One range is to be output from the listing below, exactly as written: the line with "camera: 175 degrees right, 15 degrees down" to the line with "391 558 470", both kept.

Start of Block

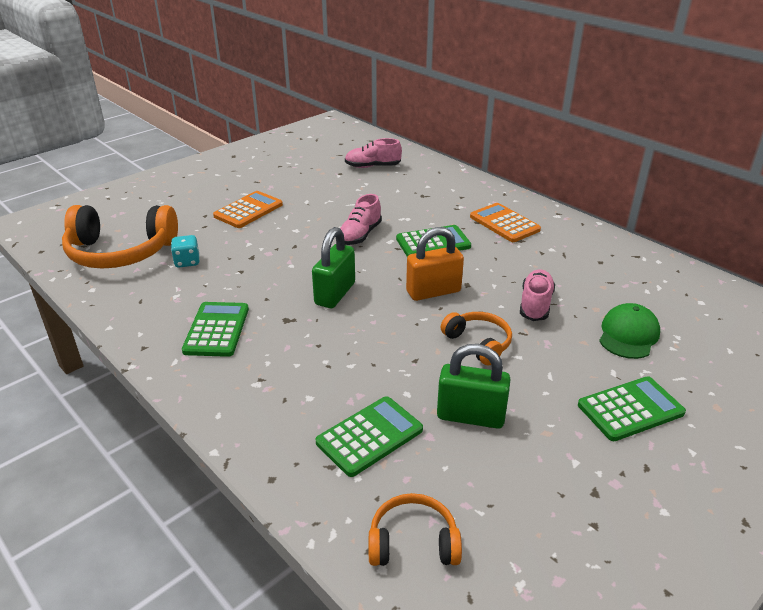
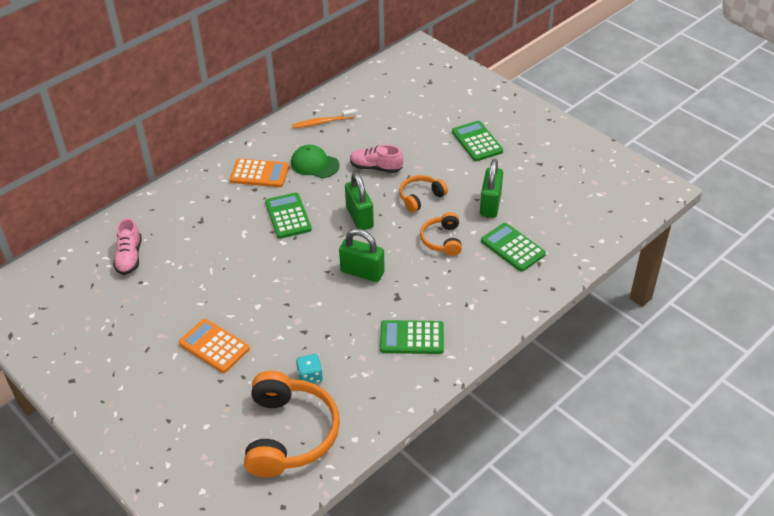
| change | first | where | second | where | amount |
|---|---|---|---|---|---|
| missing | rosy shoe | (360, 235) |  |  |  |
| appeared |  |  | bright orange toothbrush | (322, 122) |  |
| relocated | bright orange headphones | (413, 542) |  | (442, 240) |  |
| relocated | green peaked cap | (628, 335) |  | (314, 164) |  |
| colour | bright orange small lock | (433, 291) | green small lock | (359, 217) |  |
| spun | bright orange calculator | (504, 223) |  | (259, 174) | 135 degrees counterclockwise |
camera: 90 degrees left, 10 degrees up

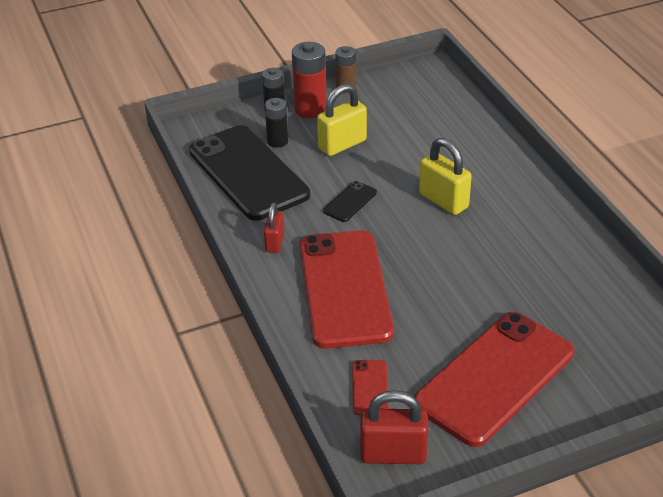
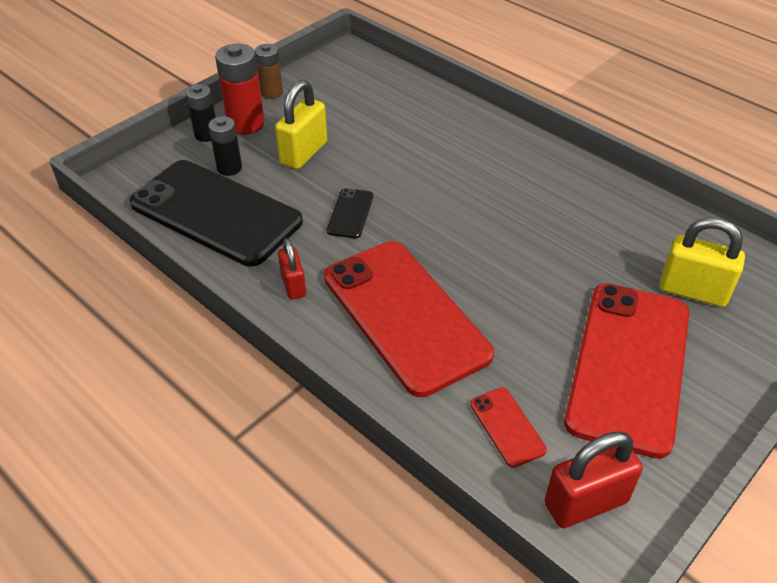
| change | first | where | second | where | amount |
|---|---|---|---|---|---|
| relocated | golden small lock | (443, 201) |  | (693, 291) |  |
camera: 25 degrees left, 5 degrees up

End of Block
Start of Block

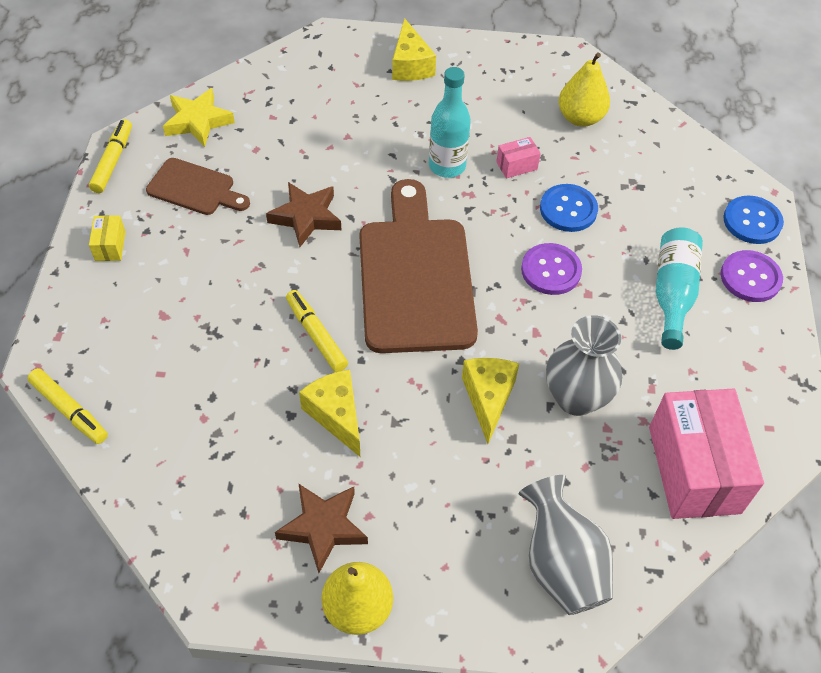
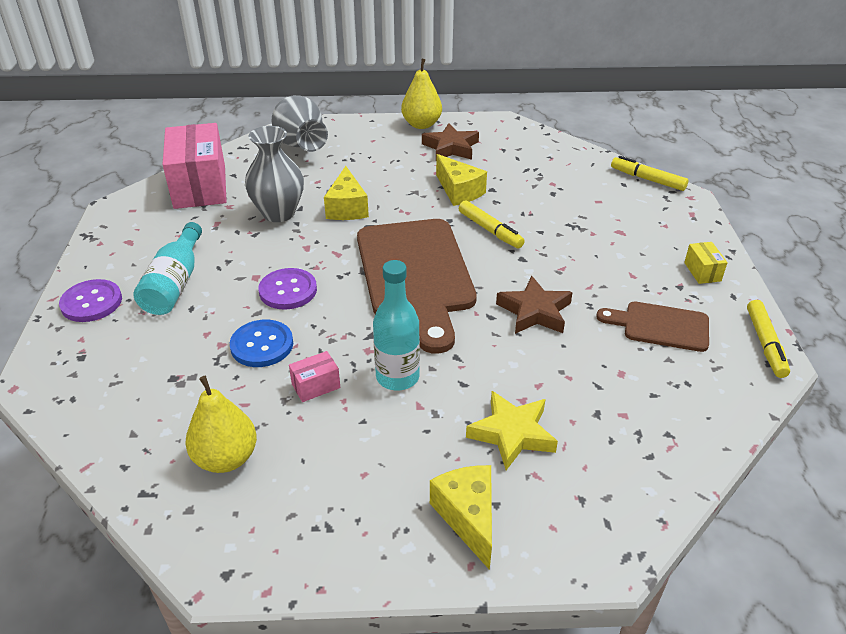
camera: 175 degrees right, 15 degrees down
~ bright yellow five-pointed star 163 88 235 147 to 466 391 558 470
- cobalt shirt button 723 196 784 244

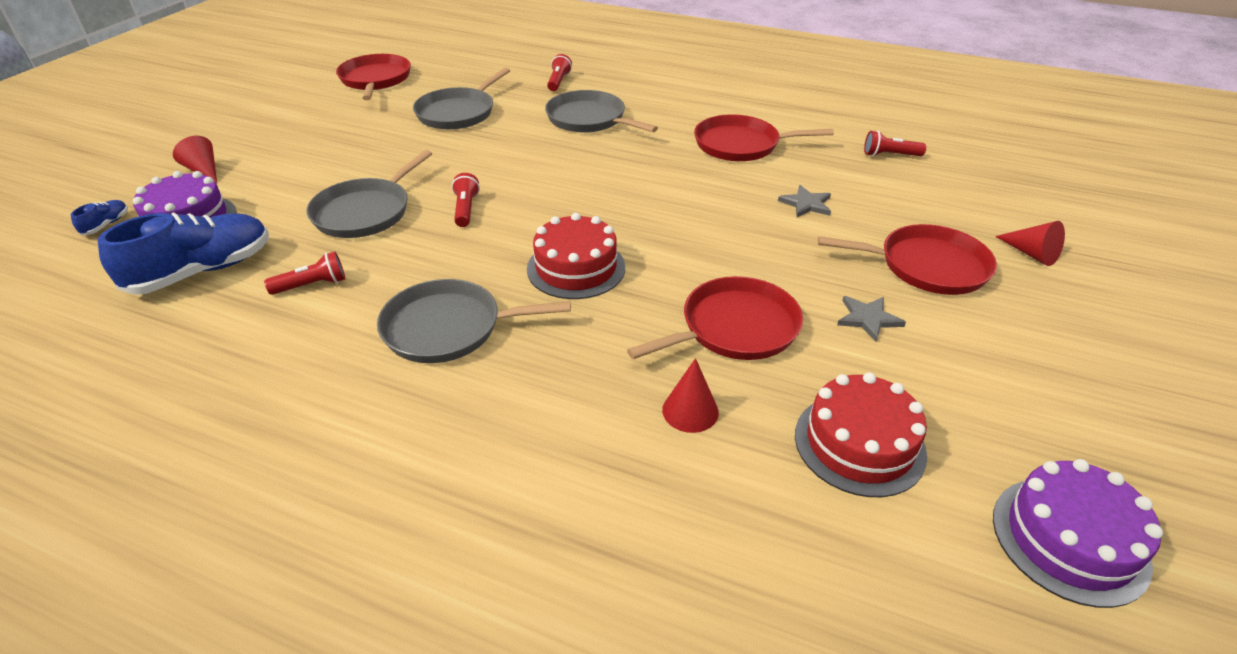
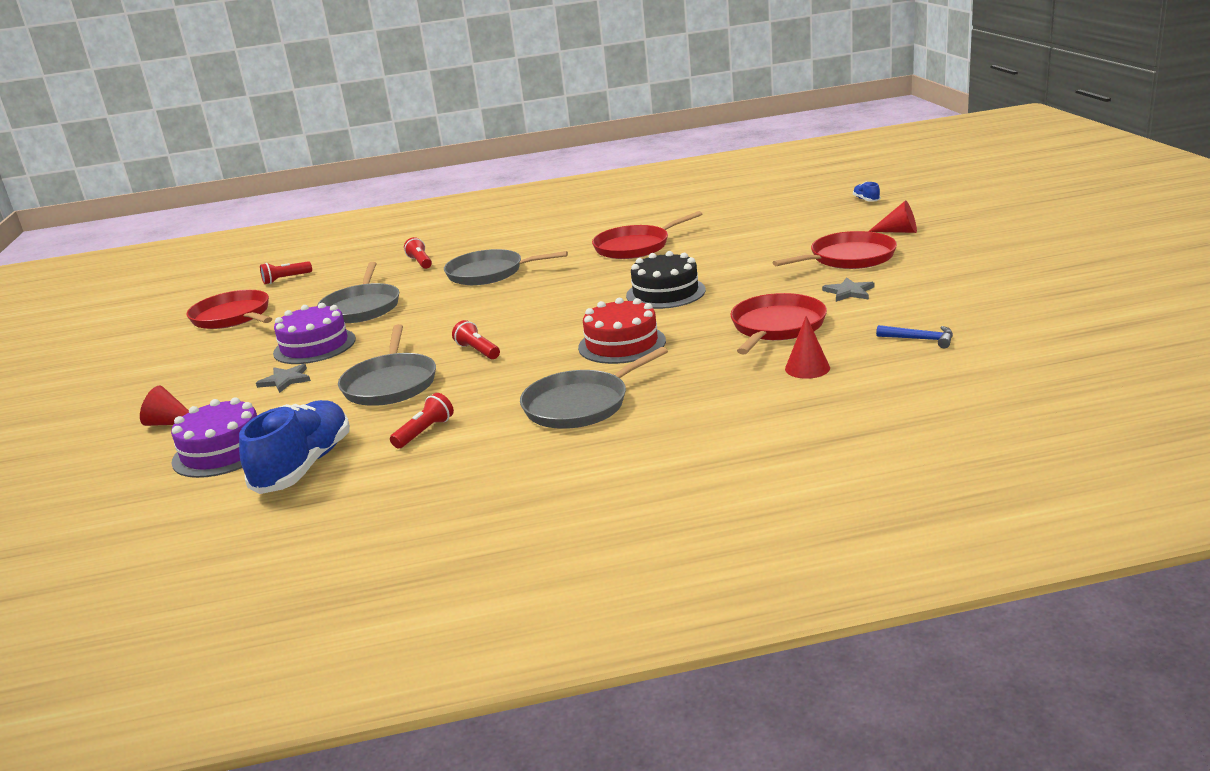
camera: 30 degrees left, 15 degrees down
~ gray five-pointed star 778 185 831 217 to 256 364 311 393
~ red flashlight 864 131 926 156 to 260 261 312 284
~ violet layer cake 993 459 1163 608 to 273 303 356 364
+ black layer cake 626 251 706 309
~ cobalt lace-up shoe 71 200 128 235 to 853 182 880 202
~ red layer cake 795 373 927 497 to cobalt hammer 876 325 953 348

End of Block

#### TASK ANSWER:
camera: 175 degrees right, 15 degrees down
~ bright yellow five-pointed star 163 88 235 147 to 466 391 558 470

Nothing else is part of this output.